**WHAT IS NEEDED**
Transcribe exactly the line that contains "Vollzylinder [grün] (no." and each line that comes after it in the material, the last line included, and nothing more.

**EXERCISE DATA**

--

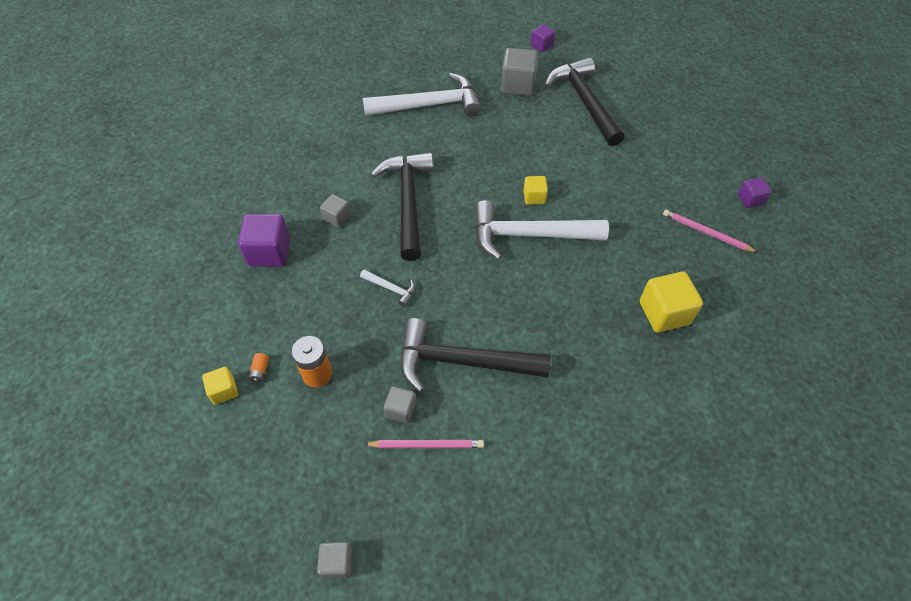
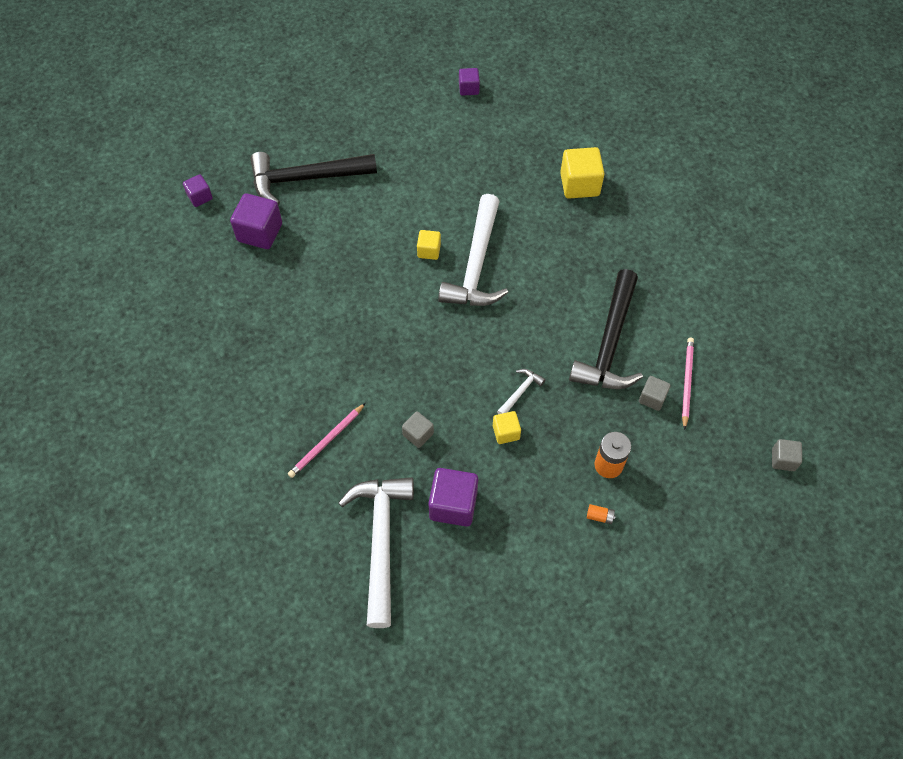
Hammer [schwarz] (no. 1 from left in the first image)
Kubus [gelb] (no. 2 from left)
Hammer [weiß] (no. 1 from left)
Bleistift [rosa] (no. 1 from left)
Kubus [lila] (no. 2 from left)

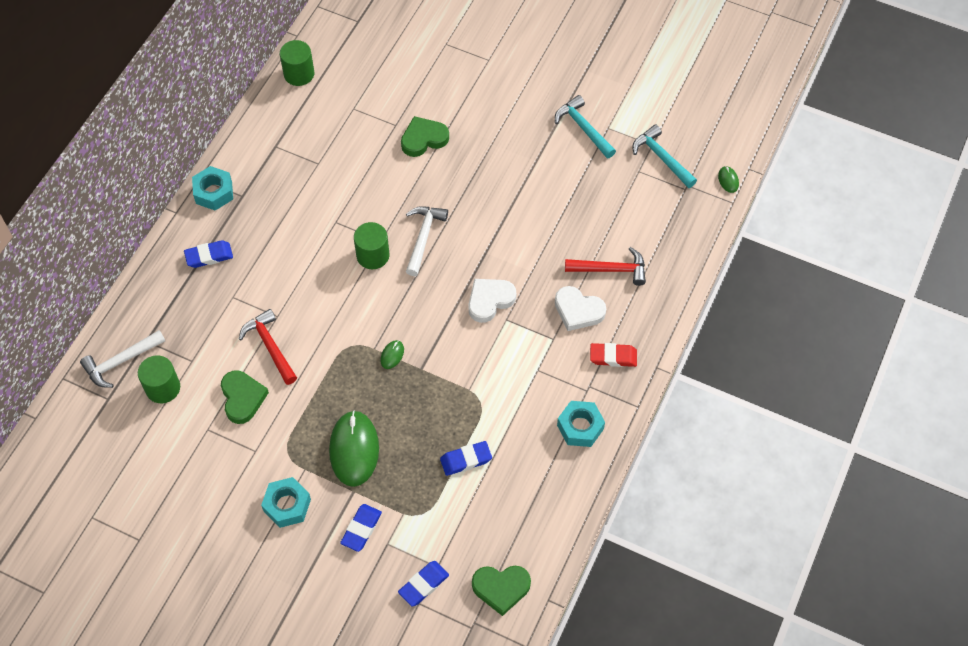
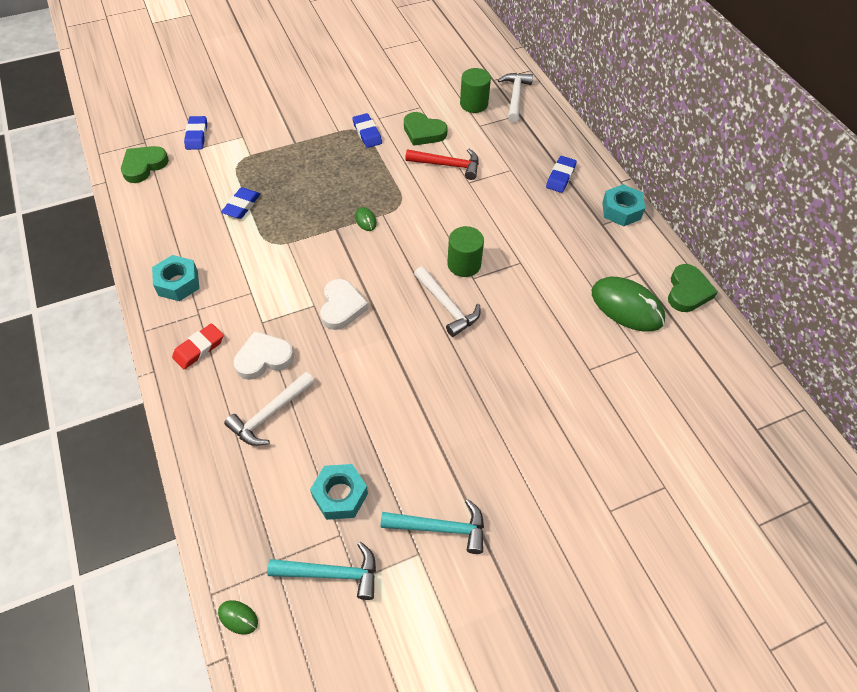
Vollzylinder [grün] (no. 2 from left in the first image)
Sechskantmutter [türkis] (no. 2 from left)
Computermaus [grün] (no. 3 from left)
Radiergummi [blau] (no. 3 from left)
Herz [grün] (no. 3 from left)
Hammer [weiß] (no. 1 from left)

--

**RESULT FOR THIS EXERCISE**
Vollzylinder [grün] (no. 2 from left in the first image)
Sechskantmutter [türkis] (no. 2 from left)
Computermaus [grün] (no. 3 from left)
Radiergummi [blau] (no. 3 from left)
Herz [grün] (no. 3 from left)
Hammer [weiß] (no. 1 from left)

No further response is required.